→ Scene change data:
__________

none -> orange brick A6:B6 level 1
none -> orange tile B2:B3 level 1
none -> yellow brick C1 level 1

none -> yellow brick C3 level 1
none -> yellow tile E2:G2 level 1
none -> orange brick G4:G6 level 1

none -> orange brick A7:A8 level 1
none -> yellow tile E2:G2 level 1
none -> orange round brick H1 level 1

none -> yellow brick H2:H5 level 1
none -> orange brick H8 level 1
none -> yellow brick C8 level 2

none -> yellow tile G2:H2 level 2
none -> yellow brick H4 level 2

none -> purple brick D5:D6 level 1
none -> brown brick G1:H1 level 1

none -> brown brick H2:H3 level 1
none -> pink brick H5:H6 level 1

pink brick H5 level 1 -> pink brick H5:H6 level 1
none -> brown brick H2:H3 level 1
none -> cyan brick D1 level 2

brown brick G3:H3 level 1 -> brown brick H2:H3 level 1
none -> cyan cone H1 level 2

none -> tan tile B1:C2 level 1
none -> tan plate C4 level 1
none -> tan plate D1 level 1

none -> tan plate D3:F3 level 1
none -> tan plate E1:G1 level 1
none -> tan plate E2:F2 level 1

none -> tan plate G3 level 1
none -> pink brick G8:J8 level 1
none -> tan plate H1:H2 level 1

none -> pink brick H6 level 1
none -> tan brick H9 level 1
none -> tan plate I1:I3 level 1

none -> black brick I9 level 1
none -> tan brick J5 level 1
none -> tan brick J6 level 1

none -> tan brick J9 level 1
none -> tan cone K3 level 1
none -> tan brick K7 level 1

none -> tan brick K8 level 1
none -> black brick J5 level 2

__________

→ Prompt: For this exercise, all the data must be repeated exactly.

→ Reply to the exercise:
none -> orange brick A6:B6 level 1
none -> orange tile B2:B3 level 1
none -> yellow brick C1 level 1

none -> yellow brick C3 level 1
none -> yellow tile E2:G2 level 1
none -> orange brick G4:G6 level 1

none -> orange brick A7:A8 level 1
none -> yellow tile E2:G2 level 1
none -> orange round brick H1 level 1

none -> yellow brick H2:H5 level 1
none -> orange brick H8 level 1
none -> yellow brick C8 level 2

none -> yellow tile G2:H2 level 2
none -> yellow brick H4 level 2

none -> purple brick D5:D6 level 1
none -> brown brick G1:H1 level 1

none -> brown brick H2:H3 level 1
none -> pink brick H5:H6 level 1

pink brick H5 level 1 -> pink brick H5:H6 level 1
none -> brown brick H2:H3 level 1
none -> cyan brick D1 level 2

brown brick G3:H3 level 1 -> brown brick H2:H3 level 1
none -> cyan cone H1 level 2

none -> tan tile B1:C2 level 1
none -> tan plate C4 level 1
none -> tan plate D1 level 1

none -> tan plate D3:F3 level 1
none -> tan plate E1:G1 level 1
none -> tan plate E2:F2 level 1

none -> tan plate G3 level 1
none -> pink brick G8:J8 level 1
none -> tan plate H1:H2 level 1

none -> pink brick H6 level 1
none -> tan brick H9 level 1
none -> tan plate I1:I3 level 1

none -> black brick I9 level 1
none -> tan brick J5 level 1
none -> tan brick J6 level 1

none -> tan brick J9 level 1
none -> tan cone K3 level 1
none -> tan brick K7 level 1

none -> tan brick K8 level 1
none -> black brick J5 level 2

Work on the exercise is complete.